What you need to do: In your copy, set down the entries exactly and exclude the pictures.

Data excerpts Start Marker

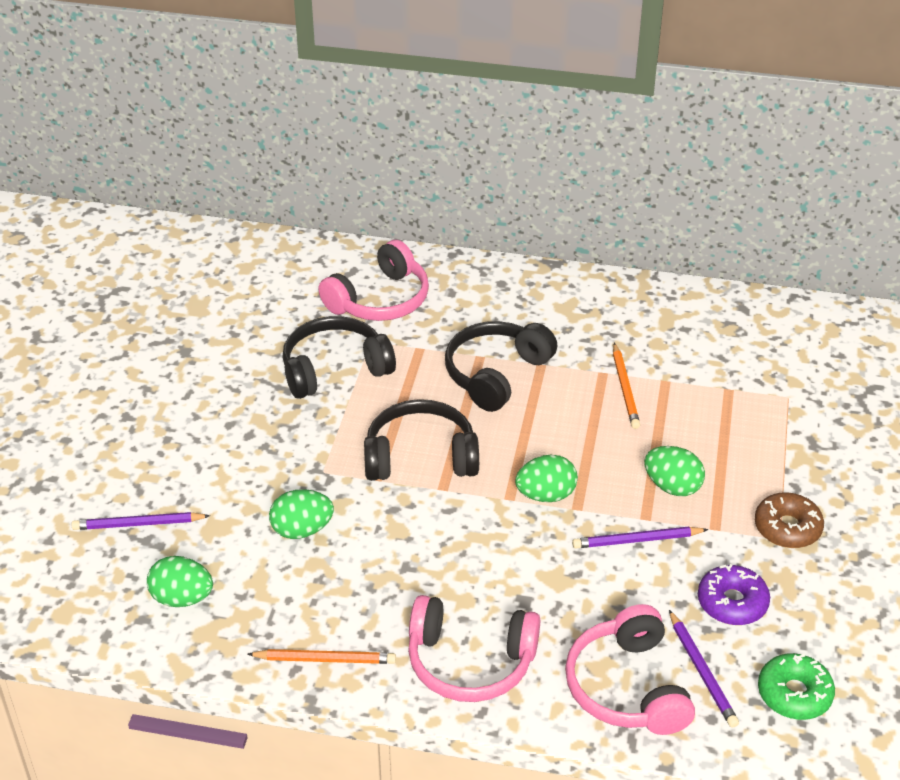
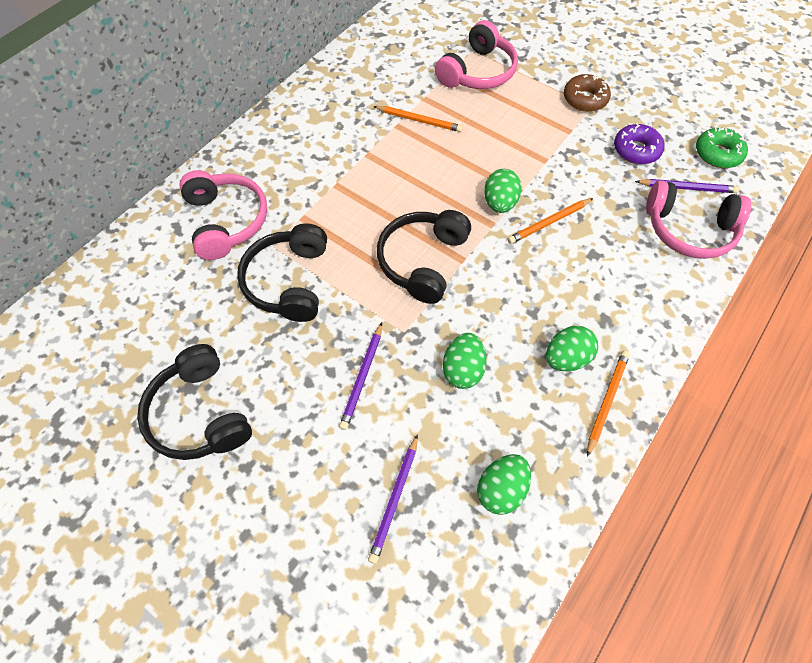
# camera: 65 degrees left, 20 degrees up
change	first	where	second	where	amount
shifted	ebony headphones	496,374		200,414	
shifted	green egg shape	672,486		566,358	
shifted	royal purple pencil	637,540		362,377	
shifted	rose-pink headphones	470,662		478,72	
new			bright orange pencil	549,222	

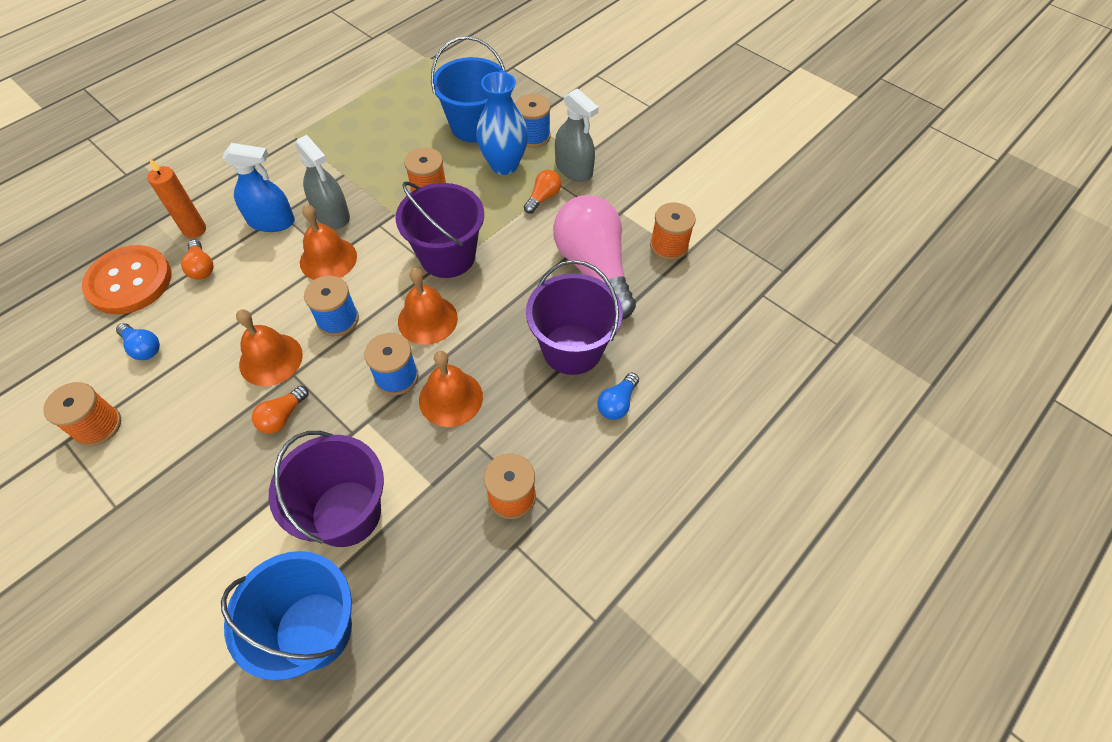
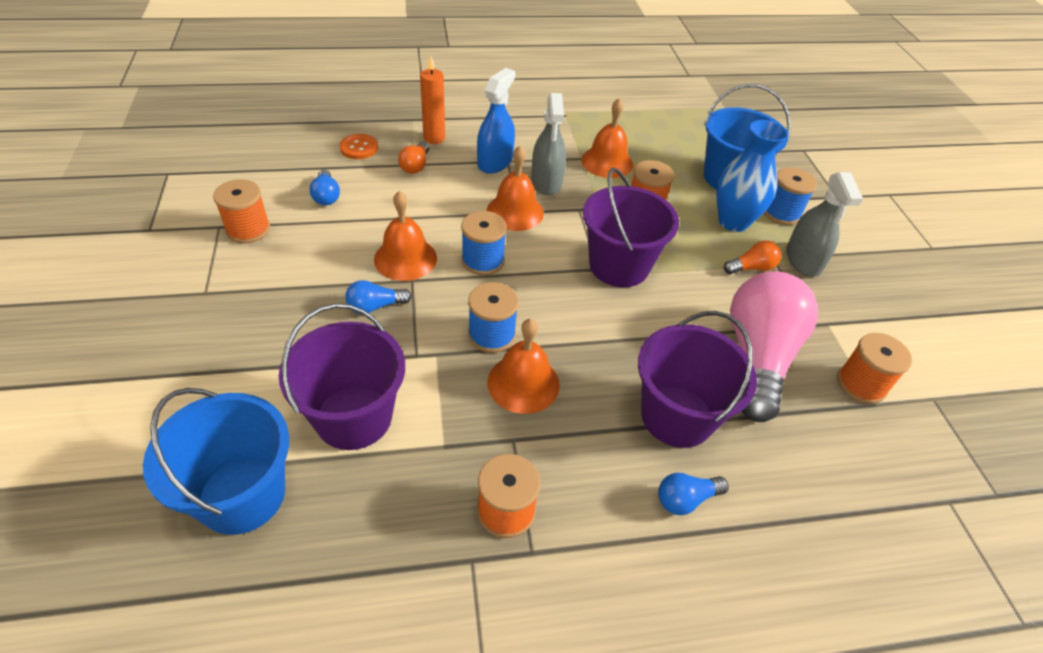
# camera: 35 degrees right, 10 degrees down
change	first	where	second	where	amount
rotated	royal blue spray bottle	271,221		495,162	105 degrees counterclockwise
scaled	bright orange shirt button	129,281		359,148	x0.51
shifted	bright orange school bell	427,319		607,162	
repainted	bright orange lightbulb	282,416	royal blue lightbulb	375,306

Data excerpts End Marker

Output:
# camera: 65 degrees left, 20 degrees up
change	first	where	second	where	amount
shifted	ebony headphones	496,374		200,414	
shifted	green egg shape	672,486		566,358	
shifted	royal purple pencil	637,540		362,377	
shifted	rose-pink headphones	470,662		478,72	
new			bright orange pencil	549,222	

# camera: 35 degrees right, 10 degrees down
change	first	where	second	where	amount
rotated	royal blue spray bottle	271,221		495,162	105 degrees counterclockwise
scaled	bright orange shirt button	129,281		359,148	x0.51
shifted	bright orange school bell	427,319		607,162	
repainted	bright orange lightbulb	282,416	royal blue lightbulb	375,306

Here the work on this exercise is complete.